◆ **WHAT IS NEEDED**: Could you copy every record exactly, leaving the pictures behind?

Data records:
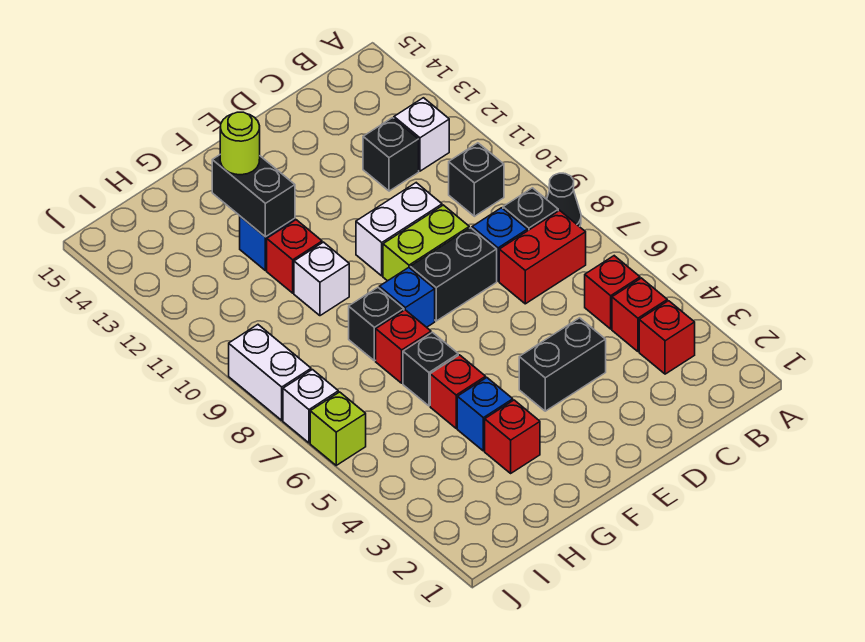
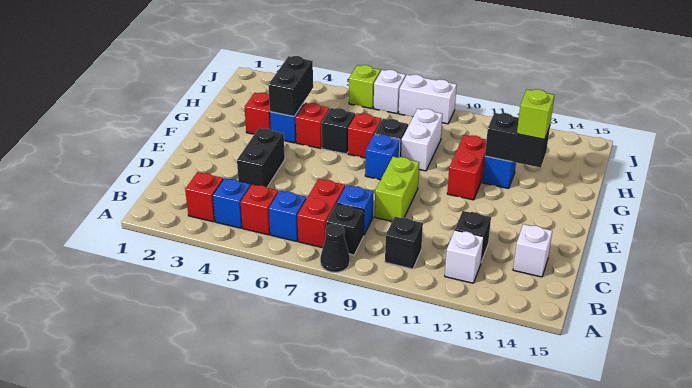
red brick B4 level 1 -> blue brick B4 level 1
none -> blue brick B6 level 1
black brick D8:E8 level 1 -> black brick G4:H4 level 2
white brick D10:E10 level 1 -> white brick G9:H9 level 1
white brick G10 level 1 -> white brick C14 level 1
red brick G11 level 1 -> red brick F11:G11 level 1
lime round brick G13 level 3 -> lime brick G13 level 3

◆ **OUTPUT**:
red brick B4 level 1 -> blue brick B4 level 1
none -> blue brick B6 level 1
black brick D8:E8 level 1 -> black brick G4:H4 level 2
white brick D10:E10 level 1 -> white brick G9:H9 level 1
white brick G10 level 1 -> white brick C14 level 1
red brick G11 level 1 -> red brick F11:G11 level 1
lime round brick G13 level 3 -> lime brick G13 level 3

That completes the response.